* _What to work on_
Wherever "left" turns up in the entries, copy out the line that holds it.
%%
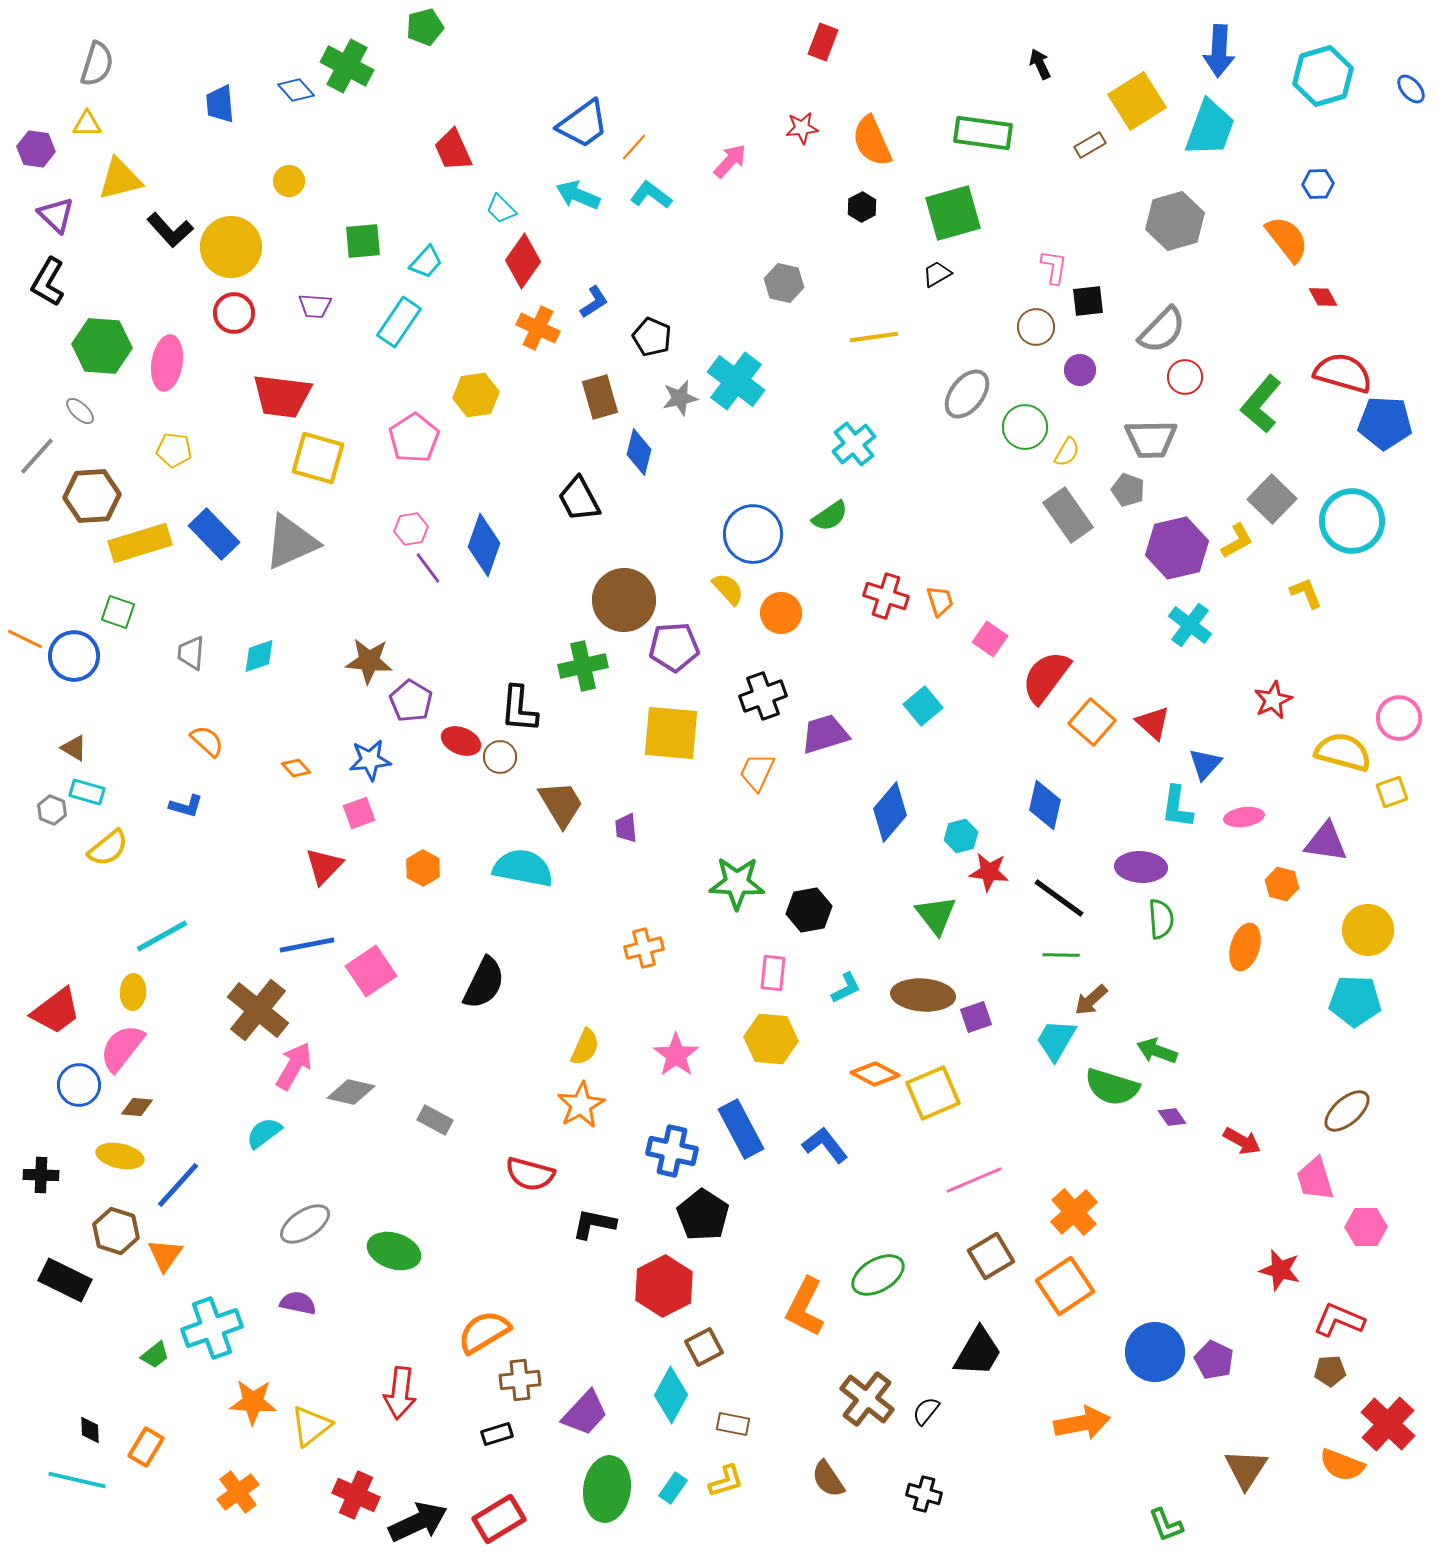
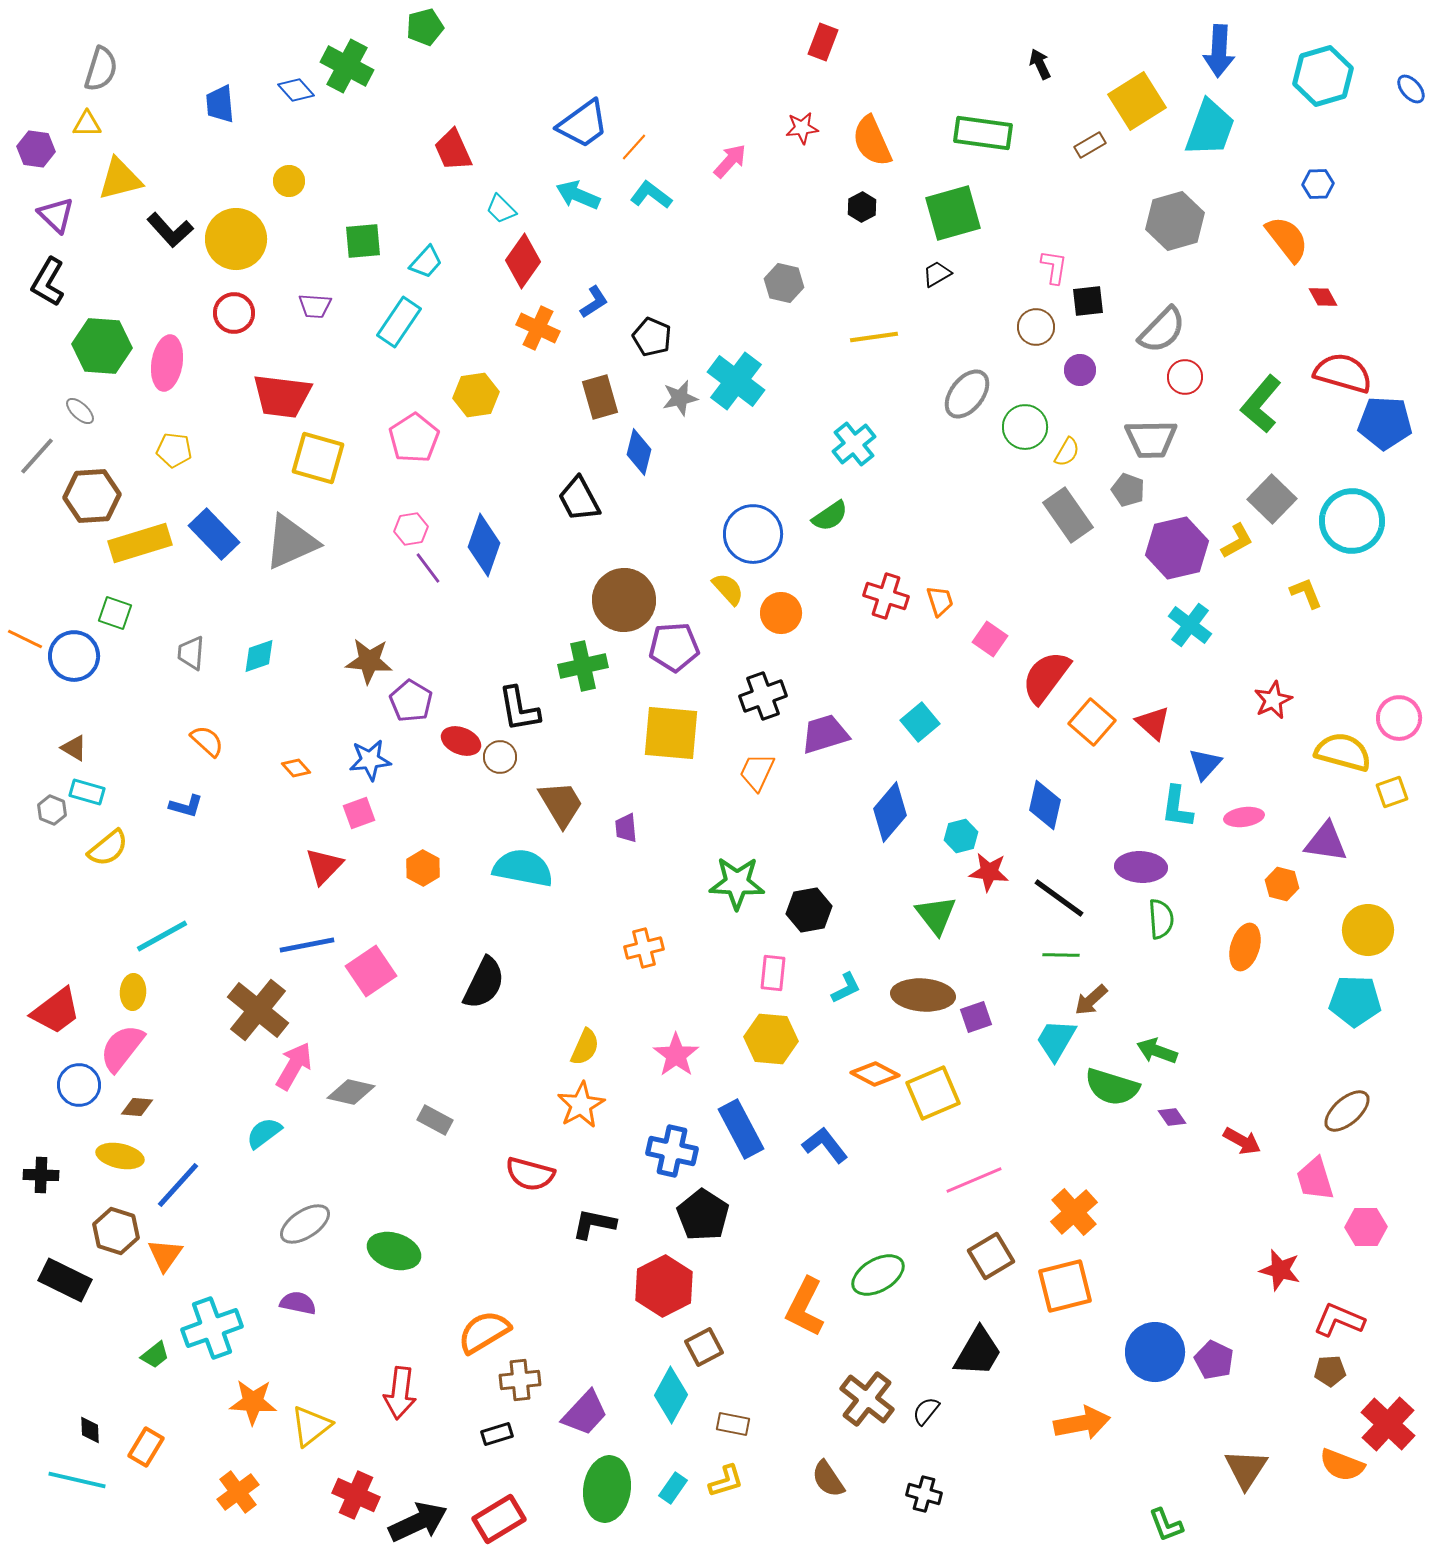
gray semicircle at (97, 64): moved 4 px right, 5 px down
yellow circle at (231, 247): moved 5 px right, 8 px up
green square at (118, 612): moved 3 px left, 1 px down
cyan square at (923, 706): moved 3 px left, 16 px down
black L-shape at (519, 709): rotated 15 degrees counterclockwise
orange square at (1065, 1286): rotated 20 degrees clockwise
%%
* _Output of the exercise_
green square at (118, 612): moved 3 px left, 1 px down
cyan square at (923, 706): moved 3 px left, 16 px down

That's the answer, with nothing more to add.